### PROBLEM TO SOLVE
Search the entries for the word "breast" and pull out each line that has it.

* start RECORDS PROVIDED *

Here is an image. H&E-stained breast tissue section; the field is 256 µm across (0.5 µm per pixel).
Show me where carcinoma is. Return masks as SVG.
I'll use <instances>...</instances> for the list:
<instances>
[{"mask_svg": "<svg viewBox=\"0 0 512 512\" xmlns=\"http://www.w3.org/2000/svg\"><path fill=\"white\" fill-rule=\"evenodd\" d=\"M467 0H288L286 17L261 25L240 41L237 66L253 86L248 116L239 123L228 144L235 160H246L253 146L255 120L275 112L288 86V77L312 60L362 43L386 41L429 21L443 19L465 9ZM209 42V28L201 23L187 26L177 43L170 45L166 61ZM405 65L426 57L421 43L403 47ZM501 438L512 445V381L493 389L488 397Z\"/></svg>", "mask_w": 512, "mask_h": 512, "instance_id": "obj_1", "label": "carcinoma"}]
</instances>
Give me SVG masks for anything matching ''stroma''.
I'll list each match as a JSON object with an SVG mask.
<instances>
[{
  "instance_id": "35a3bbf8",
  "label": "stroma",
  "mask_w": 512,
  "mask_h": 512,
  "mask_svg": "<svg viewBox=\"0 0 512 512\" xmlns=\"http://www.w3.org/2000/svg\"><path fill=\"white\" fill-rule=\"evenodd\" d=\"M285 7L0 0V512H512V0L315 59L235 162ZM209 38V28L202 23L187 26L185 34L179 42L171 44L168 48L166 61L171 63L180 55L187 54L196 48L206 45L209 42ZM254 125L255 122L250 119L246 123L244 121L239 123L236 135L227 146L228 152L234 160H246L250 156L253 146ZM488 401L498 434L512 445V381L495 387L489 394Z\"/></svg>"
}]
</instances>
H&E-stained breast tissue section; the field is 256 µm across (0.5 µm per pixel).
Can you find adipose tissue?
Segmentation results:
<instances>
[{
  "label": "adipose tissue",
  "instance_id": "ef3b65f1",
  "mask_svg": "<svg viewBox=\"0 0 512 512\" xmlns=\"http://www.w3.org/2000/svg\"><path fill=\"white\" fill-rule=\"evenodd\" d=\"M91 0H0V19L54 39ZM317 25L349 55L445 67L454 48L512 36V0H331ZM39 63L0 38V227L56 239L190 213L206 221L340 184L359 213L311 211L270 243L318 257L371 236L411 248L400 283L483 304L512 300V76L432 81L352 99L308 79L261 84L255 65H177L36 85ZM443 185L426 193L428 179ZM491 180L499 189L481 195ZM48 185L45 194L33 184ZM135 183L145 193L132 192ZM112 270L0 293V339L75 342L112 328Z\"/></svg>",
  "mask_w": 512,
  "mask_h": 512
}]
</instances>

* end RECORDS PROVIDED *

### ANSWER FOR THE TASK
Here is an image. H&E-stained breast tissue section; the field is 256 µm across (0.5 µm per pixel).
H&E-stained breast tissue section; the field is 256 µm across (0.5 µm per pixel).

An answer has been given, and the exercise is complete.